- Task goal -
Repeat the listing that follows exactly. Pictures are not part of the copy.

- Exercise material -
* * * *
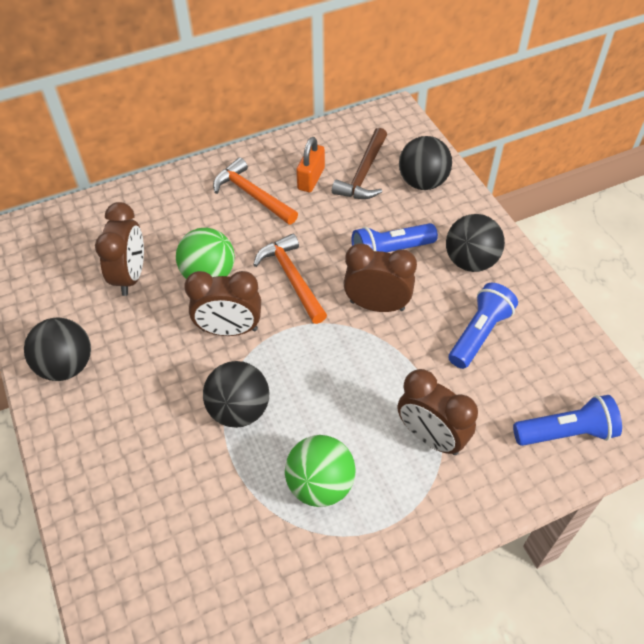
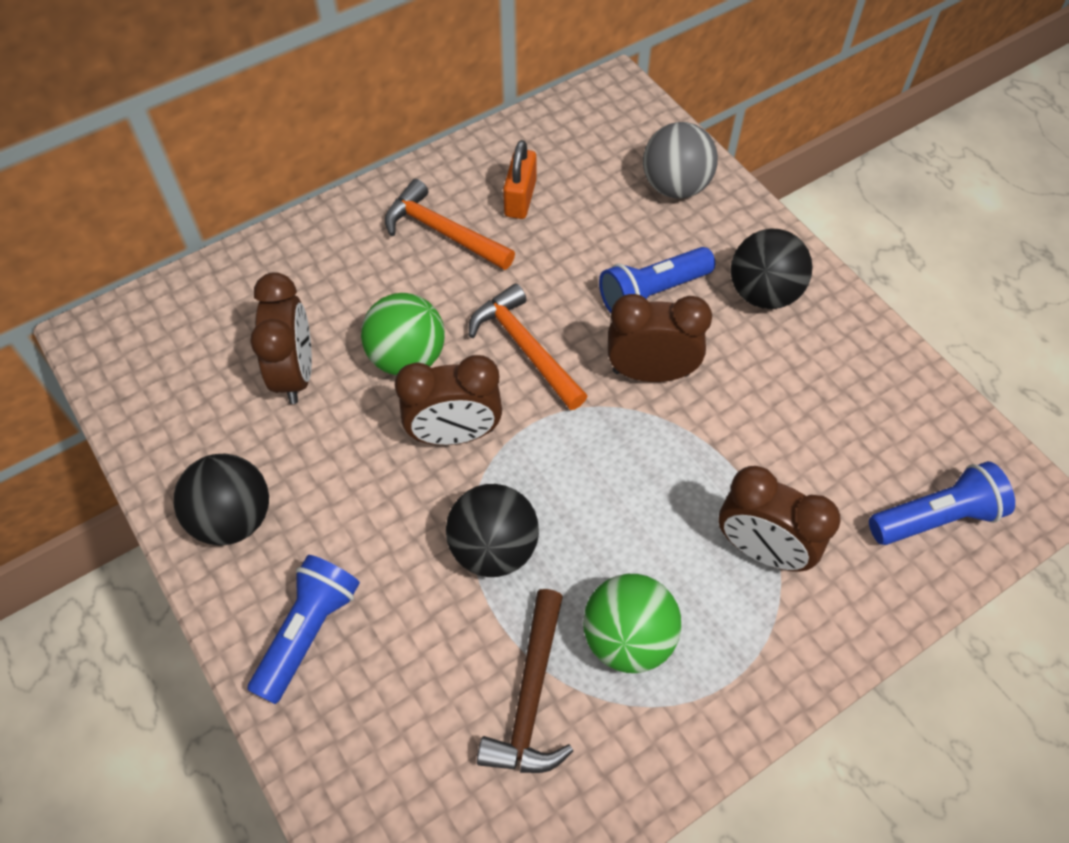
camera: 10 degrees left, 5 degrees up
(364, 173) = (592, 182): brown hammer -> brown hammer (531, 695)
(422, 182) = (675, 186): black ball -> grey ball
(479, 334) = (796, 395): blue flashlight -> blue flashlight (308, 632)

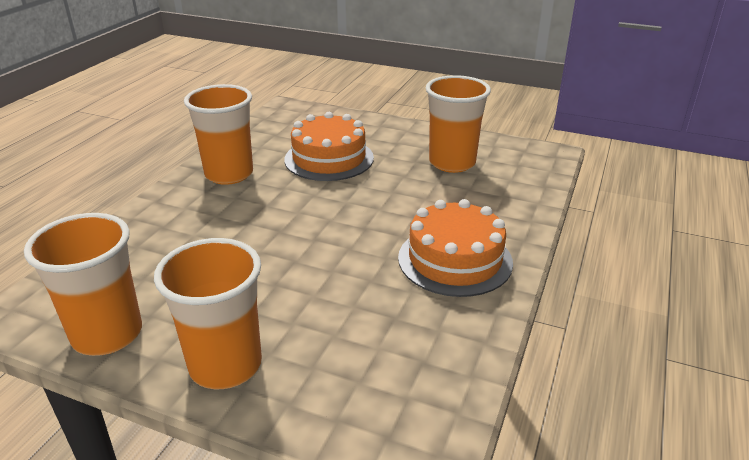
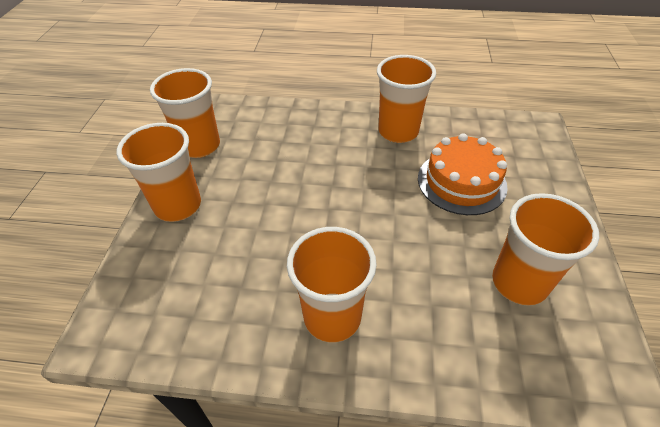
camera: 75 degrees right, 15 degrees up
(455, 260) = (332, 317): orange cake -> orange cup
* * * *
- Written answer -
camera: 10 degrees left, 5 degrees up
(364, 173) = (592, 182): brown hammer -> brown hammer (531, 695)
(422, 182) = (675, 186): black ball -> grey ball
(479, 334) = (796, 395): blue flashlight -> blue flashlight (308, 632)

camera: 75 degrees right, 15 degrees up
(455, 260) = (332, 317): orange cake -> orange cup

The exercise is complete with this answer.